Before and after coordinates:
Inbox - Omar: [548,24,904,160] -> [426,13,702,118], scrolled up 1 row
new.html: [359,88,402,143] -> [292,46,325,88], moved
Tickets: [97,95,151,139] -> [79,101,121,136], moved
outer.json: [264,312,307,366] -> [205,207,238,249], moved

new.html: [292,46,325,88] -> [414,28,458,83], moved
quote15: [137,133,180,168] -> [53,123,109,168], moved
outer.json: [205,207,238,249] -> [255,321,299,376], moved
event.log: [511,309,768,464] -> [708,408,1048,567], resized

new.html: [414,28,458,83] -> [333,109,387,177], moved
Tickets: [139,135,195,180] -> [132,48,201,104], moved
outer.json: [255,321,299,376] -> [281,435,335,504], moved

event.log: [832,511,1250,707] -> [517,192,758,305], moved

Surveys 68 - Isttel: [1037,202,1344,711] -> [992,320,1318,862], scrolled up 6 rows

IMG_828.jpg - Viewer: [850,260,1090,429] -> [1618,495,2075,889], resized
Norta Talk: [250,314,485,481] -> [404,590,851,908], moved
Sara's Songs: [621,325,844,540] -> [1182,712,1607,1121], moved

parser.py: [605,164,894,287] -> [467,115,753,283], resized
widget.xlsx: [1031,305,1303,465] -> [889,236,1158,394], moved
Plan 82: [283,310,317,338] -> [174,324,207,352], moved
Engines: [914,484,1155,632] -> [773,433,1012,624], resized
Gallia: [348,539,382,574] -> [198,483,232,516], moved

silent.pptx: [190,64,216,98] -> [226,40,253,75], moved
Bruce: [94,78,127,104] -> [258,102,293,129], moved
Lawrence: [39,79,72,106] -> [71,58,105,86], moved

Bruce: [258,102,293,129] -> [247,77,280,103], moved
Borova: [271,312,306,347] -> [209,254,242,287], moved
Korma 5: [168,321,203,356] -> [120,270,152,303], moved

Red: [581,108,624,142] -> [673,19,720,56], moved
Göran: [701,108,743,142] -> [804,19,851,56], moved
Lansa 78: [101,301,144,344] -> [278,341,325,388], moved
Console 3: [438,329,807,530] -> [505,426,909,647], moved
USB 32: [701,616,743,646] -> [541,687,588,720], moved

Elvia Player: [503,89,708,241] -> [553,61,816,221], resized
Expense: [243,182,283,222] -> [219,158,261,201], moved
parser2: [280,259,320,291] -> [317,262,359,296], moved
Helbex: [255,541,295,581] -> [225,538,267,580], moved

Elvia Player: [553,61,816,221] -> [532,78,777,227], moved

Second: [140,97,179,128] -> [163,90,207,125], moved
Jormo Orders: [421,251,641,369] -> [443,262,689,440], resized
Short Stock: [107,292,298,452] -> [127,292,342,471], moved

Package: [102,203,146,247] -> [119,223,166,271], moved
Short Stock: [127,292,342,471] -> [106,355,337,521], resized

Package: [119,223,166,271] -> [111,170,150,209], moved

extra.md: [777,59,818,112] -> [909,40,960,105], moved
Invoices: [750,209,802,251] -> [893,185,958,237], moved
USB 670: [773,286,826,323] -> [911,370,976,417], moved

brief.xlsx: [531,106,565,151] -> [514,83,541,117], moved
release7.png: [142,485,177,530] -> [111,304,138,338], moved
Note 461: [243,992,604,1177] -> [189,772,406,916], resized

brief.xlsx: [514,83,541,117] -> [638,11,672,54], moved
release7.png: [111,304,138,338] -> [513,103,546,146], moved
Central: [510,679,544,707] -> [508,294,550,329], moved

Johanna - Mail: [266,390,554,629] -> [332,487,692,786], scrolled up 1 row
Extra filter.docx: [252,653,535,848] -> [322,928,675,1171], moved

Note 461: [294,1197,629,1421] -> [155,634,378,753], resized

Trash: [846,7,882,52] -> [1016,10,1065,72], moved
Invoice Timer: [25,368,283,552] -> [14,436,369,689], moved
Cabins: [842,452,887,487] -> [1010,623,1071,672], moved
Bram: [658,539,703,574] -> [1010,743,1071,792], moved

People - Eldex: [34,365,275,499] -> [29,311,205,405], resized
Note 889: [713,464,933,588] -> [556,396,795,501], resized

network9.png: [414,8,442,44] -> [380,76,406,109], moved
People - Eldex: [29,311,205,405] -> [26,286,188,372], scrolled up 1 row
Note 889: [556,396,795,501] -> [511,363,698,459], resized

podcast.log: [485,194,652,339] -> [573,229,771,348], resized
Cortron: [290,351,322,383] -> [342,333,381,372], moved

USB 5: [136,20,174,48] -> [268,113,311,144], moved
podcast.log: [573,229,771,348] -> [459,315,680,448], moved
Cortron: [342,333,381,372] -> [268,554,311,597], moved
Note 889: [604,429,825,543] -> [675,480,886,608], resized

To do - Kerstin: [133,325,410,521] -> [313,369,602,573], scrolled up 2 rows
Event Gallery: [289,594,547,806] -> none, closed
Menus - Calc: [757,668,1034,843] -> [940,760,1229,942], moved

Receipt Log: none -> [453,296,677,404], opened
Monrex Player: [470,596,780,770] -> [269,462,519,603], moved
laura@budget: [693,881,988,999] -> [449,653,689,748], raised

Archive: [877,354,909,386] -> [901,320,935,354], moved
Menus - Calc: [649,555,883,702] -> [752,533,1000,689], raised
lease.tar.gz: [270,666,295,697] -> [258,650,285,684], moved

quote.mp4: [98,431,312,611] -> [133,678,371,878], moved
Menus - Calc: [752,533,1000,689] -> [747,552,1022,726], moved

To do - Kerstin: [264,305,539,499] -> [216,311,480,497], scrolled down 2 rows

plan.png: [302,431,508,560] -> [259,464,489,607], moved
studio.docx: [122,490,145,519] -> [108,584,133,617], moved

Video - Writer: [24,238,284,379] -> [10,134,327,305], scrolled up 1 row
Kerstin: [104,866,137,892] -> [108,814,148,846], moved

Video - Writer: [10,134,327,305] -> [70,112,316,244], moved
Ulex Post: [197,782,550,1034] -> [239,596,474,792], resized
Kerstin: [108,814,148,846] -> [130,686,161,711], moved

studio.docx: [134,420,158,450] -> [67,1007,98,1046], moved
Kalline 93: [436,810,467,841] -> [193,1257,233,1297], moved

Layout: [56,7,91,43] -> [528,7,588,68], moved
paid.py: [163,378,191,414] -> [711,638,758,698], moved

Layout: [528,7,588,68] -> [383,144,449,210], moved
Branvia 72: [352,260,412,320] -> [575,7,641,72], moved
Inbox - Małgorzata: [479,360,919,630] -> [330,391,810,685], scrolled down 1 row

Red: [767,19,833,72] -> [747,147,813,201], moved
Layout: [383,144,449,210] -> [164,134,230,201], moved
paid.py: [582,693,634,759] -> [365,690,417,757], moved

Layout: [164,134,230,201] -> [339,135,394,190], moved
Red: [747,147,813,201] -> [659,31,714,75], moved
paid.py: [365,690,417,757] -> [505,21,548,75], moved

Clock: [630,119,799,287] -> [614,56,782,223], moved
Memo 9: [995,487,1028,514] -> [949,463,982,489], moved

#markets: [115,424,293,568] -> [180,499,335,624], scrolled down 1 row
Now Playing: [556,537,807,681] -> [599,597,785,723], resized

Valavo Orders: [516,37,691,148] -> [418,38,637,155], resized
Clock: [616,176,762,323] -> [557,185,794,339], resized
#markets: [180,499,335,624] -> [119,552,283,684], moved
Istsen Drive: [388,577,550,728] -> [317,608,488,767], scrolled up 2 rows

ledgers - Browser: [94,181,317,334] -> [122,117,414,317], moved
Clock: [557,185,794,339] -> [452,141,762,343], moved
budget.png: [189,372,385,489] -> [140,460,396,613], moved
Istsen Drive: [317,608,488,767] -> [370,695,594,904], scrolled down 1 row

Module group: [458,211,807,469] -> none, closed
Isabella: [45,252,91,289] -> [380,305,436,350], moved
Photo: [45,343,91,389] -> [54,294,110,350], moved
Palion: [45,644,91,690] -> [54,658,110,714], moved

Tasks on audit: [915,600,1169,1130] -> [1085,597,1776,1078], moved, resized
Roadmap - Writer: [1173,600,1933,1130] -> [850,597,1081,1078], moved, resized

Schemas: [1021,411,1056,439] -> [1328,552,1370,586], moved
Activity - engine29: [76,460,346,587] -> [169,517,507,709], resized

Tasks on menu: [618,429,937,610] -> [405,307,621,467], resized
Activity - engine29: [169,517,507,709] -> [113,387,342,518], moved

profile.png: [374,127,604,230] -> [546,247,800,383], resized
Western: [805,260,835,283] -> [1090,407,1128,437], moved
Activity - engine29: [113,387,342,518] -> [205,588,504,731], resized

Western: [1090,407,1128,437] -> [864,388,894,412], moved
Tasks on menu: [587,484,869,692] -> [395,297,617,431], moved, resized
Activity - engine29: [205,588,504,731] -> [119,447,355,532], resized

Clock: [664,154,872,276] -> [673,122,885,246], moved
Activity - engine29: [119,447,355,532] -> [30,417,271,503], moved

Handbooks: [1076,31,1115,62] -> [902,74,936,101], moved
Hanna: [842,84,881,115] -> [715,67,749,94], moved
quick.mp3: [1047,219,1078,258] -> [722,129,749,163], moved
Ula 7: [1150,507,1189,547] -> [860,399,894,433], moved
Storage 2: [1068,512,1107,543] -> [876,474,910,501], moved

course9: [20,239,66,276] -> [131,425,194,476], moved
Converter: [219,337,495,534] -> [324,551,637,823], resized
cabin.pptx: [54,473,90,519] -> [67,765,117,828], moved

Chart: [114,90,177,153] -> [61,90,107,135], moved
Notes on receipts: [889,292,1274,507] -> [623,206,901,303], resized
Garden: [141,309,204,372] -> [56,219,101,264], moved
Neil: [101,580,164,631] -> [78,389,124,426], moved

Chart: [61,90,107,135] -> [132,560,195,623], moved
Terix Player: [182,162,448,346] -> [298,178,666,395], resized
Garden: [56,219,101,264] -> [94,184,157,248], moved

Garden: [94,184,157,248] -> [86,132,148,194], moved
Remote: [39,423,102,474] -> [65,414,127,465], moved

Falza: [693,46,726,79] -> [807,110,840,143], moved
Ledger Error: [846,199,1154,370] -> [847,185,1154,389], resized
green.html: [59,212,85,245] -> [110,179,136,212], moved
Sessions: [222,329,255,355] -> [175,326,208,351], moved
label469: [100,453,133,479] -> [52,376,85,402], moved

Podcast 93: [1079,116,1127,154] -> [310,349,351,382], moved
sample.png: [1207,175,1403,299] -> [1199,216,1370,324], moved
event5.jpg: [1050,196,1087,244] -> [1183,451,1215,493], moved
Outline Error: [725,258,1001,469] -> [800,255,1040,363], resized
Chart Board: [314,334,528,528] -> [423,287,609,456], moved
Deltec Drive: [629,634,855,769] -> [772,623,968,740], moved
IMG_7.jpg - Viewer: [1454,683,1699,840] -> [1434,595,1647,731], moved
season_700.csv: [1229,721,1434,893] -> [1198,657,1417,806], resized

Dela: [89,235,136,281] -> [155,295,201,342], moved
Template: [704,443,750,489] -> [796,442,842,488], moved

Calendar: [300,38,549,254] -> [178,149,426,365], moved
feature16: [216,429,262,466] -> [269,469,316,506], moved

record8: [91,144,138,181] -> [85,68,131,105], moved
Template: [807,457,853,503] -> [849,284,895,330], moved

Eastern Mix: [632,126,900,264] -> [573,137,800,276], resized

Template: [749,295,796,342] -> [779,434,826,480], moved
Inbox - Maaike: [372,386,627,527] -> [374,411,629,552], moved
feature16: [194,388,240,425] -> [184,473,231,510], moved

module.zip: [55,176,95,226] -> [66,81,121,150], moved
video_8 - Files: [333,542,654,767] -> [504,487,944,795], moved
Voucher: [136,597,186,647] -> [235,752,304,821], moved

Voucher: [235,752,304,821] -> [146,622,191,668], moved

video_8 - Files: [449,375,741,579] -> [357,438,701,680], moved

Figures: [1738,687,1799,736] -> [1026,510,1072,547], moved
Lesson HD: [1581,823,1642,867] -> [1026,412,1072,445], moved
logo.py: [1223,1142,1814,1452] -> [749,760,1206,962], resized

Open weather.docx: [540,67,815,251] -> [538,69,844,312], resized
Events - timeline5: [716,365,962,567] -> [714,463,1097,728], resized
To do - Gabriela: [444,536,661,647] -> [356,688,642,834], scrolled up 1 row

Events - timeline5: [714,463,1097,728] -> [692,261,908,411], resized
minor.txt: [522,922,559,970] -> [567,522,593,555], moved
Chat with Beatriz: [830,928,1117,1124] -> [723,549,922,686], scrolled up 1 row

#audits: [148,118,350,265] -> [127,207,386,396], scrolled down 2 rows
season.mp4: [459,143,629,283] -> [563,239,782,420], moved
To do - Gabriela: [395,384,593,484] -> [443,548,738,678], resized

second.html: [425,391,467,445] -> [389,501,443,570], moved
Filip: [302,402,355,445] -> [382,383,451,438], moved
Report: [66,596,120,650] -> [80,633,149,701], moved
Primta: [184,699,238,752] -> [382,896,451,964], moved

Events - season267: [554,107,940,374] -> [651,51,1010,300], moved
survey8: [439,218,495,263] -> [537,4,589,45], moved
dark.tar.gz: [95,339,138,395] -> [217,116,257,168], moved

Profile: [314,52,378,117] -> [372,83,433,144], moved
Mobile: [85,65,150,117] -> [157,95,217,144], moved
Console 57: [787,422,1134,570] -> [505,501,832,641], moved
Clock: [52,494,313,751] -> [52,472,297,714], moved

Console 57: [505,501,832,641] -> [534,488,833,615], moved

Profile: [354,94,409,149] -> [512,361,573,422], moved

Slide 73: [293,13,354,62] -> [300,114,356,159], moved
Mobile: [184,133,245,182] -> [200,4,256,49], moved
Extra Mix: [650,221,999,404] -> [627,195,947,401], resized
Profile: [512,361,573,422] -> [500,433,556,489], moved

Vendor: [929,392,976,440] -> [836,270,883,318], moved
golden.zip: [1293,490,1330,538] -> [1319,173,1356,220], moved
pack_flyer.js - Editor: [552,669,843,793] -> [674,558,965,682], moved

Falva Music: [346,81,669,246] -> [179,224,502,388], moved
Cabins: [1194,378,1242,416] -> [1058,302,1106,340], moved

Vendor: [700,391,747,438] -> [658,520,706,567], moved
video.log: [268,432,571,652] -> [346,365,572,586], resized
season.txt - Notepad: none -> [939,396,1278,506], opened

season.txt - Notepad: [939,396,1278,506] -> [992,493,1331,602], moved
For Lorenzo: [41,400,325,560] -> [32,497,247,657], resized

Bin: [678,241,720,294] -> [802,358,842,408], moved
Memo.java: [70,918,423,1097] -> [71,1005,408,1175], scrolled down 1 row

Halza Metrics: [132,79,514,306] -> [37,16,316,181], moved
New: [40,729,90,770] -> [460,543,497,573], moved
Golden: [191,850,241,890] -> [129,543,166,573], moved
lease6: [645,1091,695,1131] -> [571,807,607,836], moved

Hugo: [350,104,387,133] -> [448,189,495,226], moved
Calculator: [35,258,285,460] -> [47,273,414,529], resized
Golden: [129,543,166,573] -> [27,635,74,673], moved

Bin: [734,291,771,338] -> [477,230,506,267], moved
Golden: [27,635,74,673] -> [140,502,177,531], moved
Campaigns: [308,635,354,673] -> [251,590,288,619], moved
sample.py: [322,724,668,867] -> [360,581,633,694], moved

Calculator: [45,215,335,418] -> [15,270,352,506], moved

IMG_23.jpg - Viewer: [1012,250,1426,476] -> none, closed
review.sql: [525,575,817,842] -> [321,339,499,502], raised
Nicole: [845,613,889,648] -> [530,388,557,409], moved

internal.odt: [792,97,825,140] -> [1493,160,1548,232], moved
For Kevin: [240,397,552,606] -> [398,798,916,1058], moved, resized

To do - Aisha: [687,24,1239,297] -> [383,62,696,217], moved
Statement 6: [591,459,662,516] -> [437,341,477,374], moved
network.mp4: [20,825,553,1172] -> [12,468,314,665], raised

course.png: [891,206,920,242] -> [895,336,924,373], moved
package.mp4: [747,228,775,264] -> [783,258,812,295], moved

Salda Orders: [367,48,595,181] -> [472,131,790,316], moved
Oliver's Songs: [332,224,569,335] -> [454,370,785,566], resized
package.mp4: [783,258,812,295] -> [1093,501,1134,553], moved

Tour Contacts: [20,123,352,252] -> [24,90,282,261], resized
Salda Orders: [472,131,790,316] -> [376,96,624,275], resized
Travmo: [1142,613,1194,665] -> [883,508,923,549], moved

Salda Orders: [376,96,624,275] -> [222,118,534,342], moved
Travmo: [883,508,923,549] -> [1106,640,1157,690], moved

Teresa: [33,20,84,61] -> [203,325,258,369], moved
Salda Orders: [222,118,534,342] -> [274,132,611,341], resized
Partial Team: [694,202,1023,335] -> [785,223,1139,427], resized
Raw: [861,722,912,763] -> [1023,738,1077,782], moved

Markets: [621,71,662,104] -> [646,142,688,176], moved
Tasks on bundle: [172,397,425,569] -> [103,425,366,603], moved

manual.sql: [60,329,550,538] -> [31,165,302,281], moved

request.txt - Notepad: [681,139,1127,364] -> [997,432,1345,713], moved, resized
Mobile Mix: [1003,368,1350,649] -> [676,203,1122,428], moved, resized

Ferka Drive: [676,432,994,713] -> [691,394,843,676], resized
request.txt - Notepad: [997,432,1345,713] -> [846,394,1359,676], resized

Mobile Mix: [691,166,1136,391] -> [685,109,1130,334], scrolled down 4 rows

What the task asks>
Of the entries above, repeat exactly the lines between the line with "Red: [747,147,813,201] ->" and the line with "Istsen Drive: [317,608,488,767]", inclusive, and no others.

Answer to this task>
Red: [747,147,813,201] -> [659,31,714,75], moved
paid.py: [365,690,417,757] -> [505,21,548,75], moved

Clock: [630,119,799,287] -> [614,56,782,223], moved
Memo 9: [995,487,1028,514] -> [949,463,982,489], moved

#markets: [115,424,293,568] -> [180,499,335,624], scrolled down 1 row
Now Playing: [556,537,807,681] -> [599,597,785,723], resized

Valavo Orders: [516,37,691,148] -> [418,38,637,155], resized
Clock: [616,176,762,323] -> [557,185,794,339], resized
#markets: [180,499,335,624] -> [119,552,283,684], moved
Istsen Drive: [388,577,550,728] -> [317,608,488,767], scrolled up 2 rows

ledgers - Browser: [94,181,317,334] -> [122,117,414,317], moved
Clock: [557,185,794,339] -> [452,141,762,343], moved
budget.png: [189,372,385,489] -> [140,460,396,613], moved
Istsen Drive: [317,608,488,767] -> [370,695,594,904], scrolled down 1 row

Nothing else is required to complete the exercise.